- What is being asked
Print out the data precisely as it appears here, with no pictures.

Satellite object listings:
--
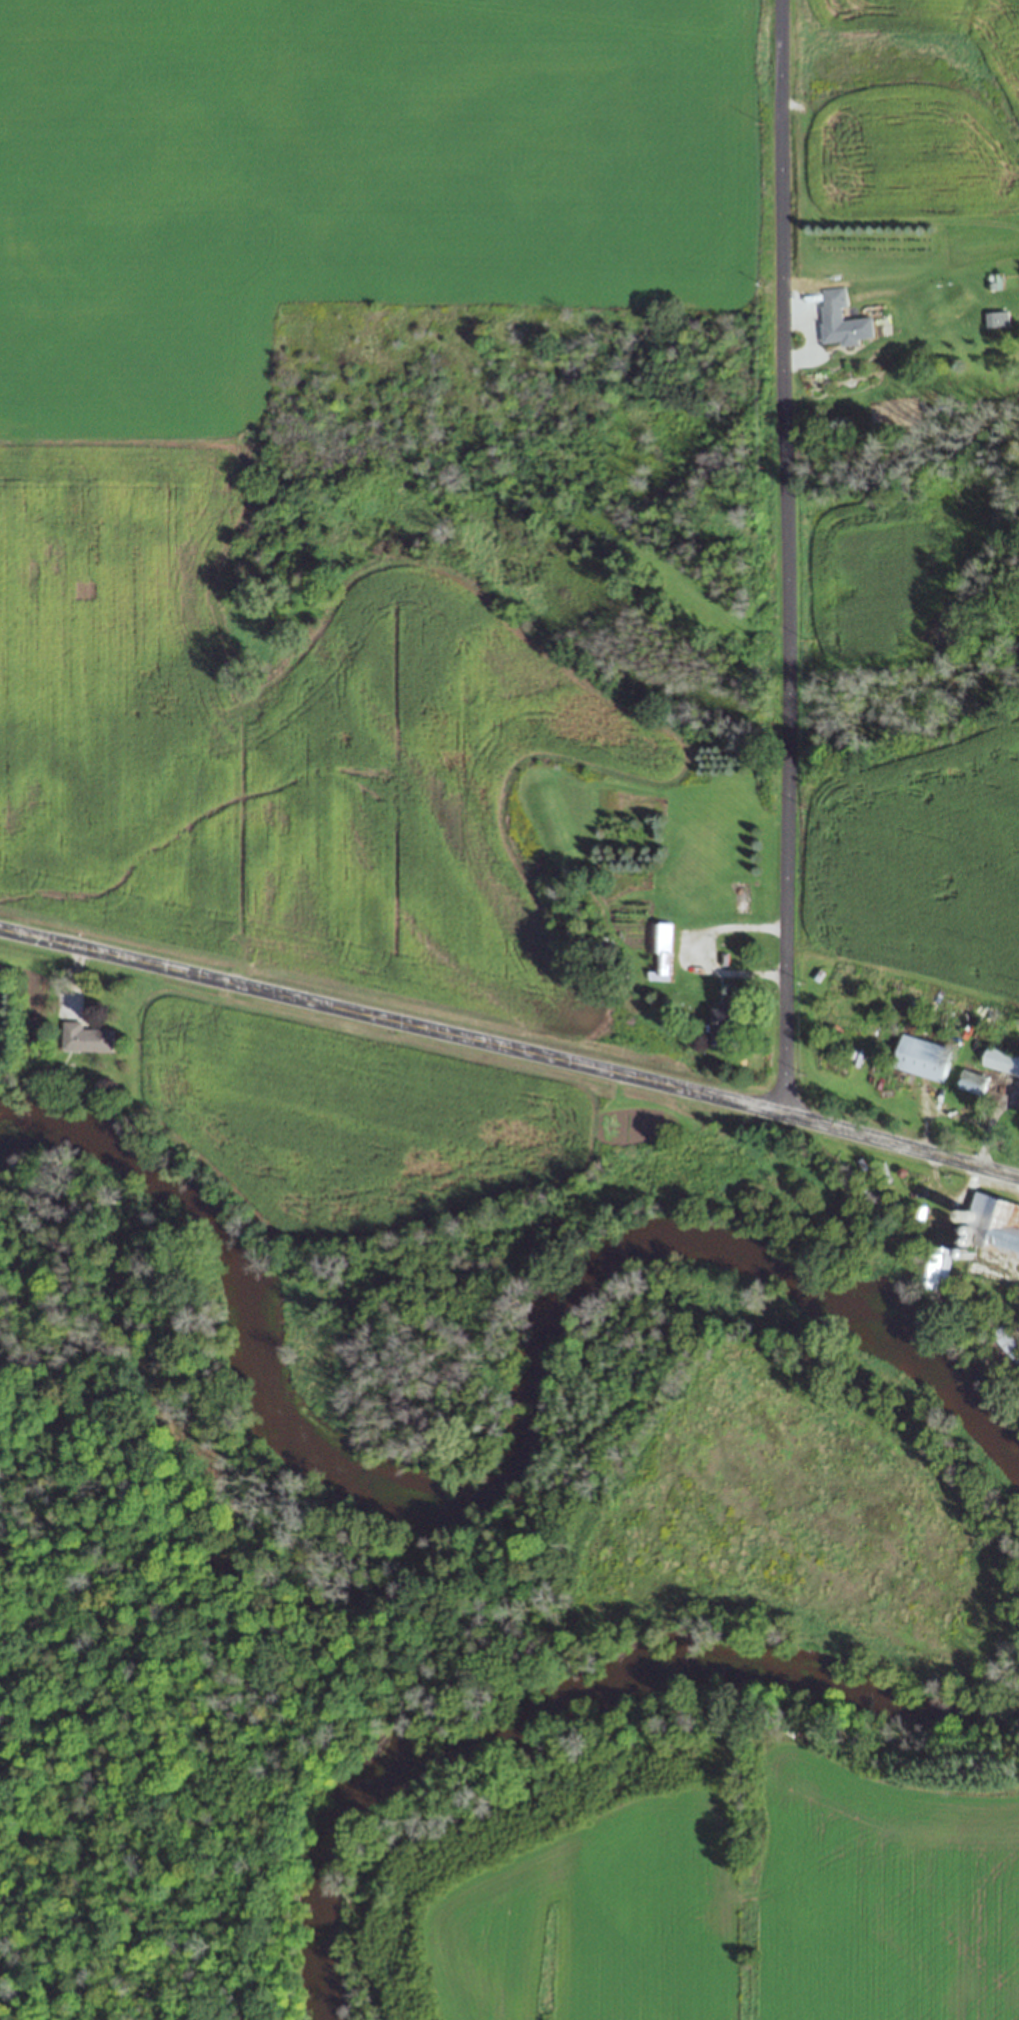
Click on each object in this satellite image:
building: (991, 318)
building: (842, 327)
road: (787, 557)
building: (662, 950)
building: (724, 1019)
building: (86, 1037)
road: (510, 1049)
building: (922, 1057)
building: (1001, 1059)
building: (972, 1081)
building: (1003, 1228)
building: (941, 1268)
building: (1003, 1347)
river: (516, 1467)
river: (559, 1689)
--
- Solution for this task
Click on each object in this satellite image:
building: (991, 318)
building: (842, 327)
road: (787, 557)
building: (662, 950)
building: (724, 1019)
building: (86, 1037)
road: (510, 1049)
building: (922, 1057)
building: (1001, 1059)
building: (972, 1081)
building: (1003, 1228)
building: (941, 1268)
building: (1003, 1347)
river: (516, 1467)
river: (559, 1689)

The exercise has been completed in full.